HOW TO COMPLETE THIS TASK -> Search the entries below for "round". Report each line where it occurs.

[[ INPUT, beginning ]]

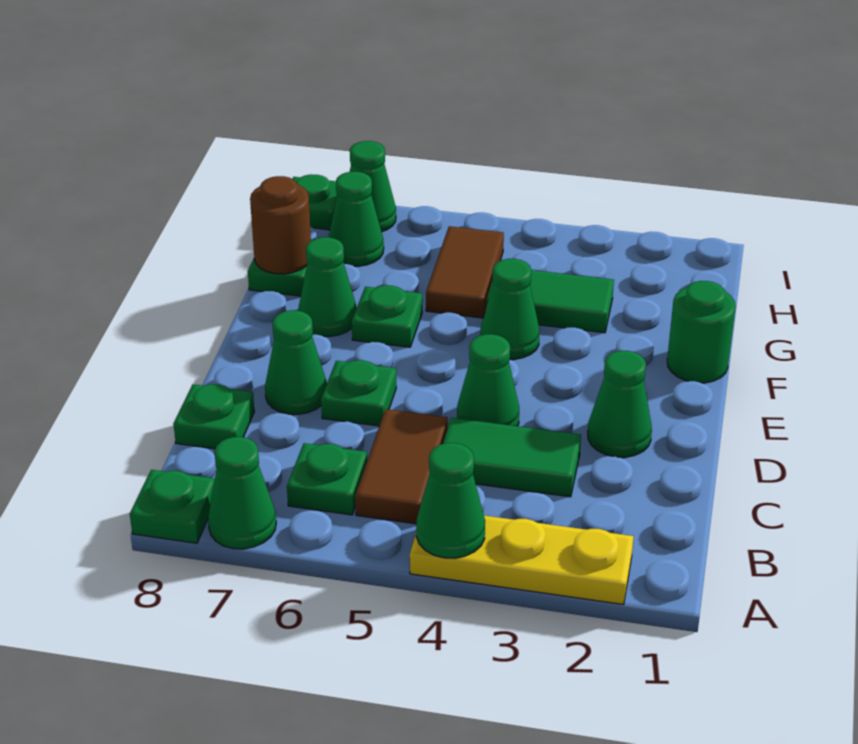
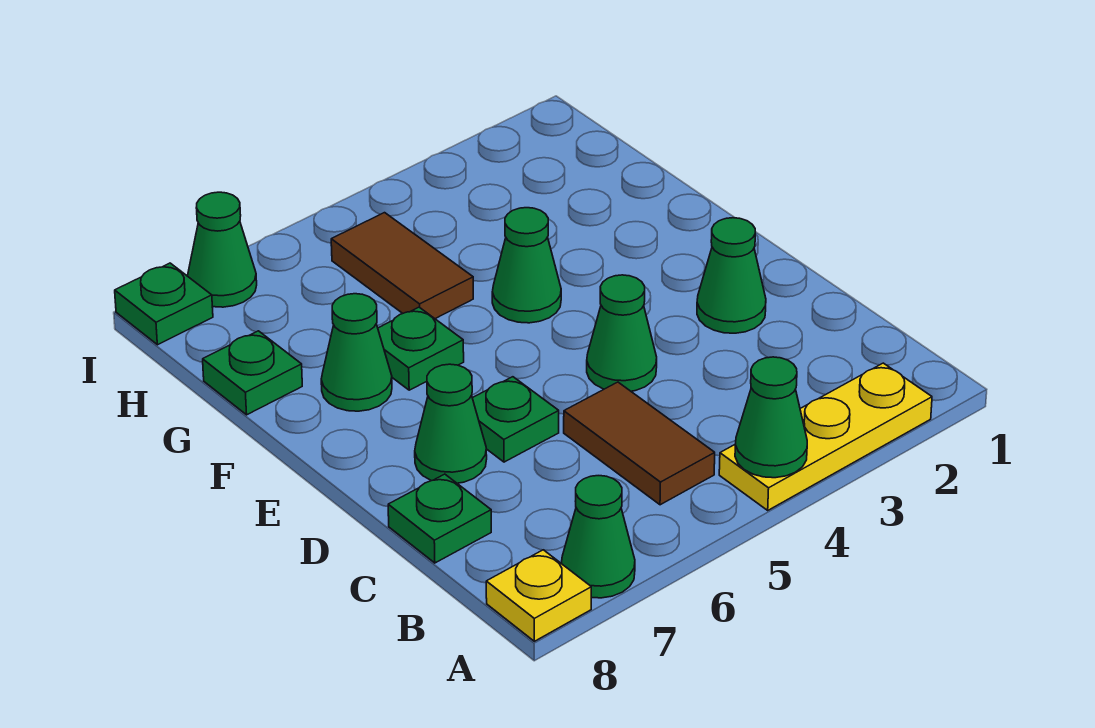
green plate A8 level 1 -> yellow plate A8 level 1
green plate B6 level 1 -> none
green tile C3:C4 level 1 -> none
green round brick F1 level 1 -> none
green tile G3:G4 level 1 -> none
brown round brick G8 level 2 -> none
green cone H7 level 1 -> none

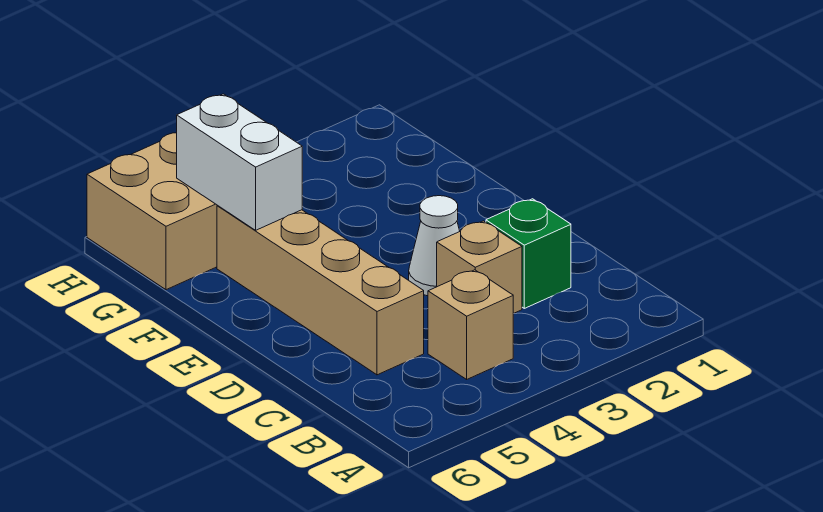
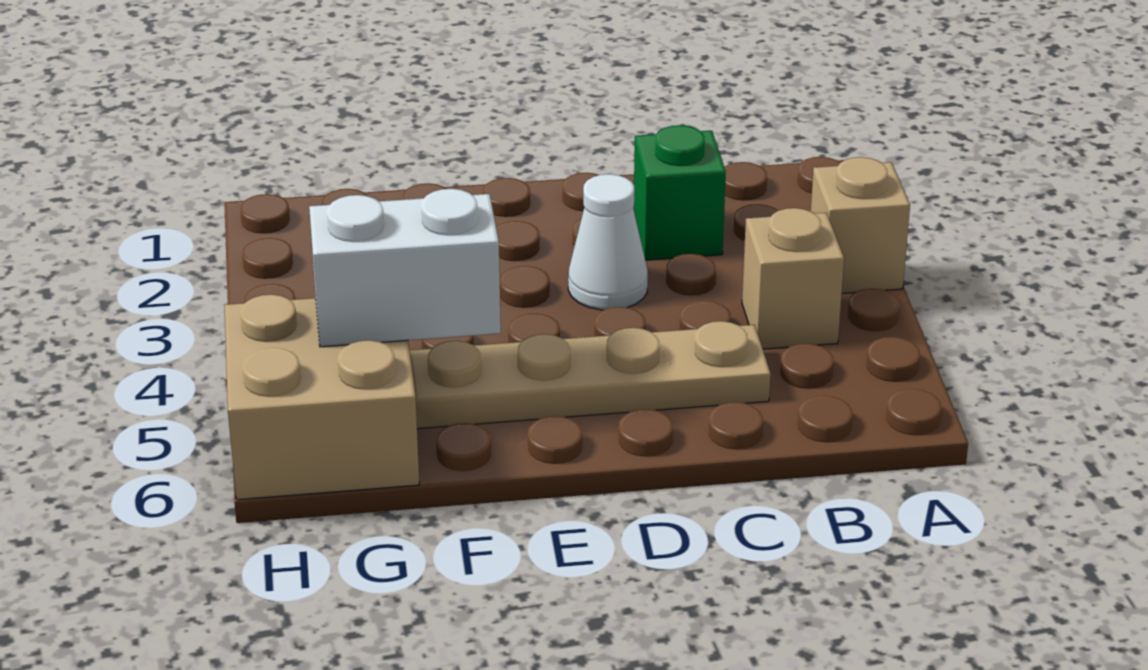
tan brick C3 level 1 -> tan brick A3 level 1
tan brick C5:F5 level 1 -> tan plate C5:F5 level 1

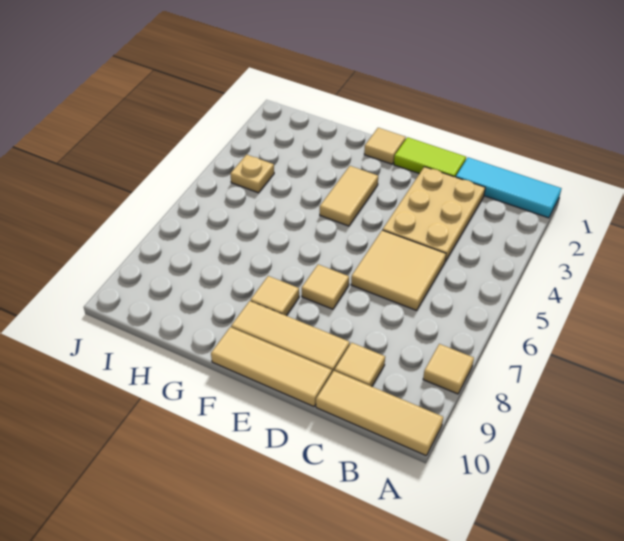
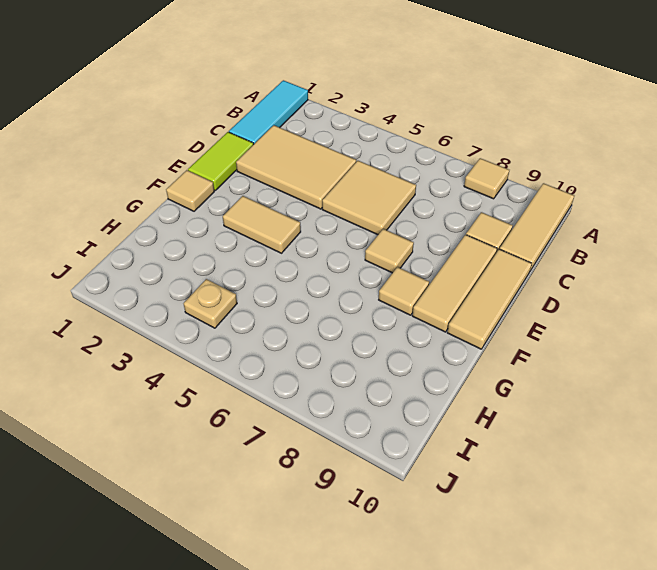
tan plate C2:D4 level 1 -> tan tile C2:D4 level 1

[[ INPUT, end ]]

TASK OUTPUT ->
green round brick F1 level 1 -> none
brown round brick G8 level 2 -> none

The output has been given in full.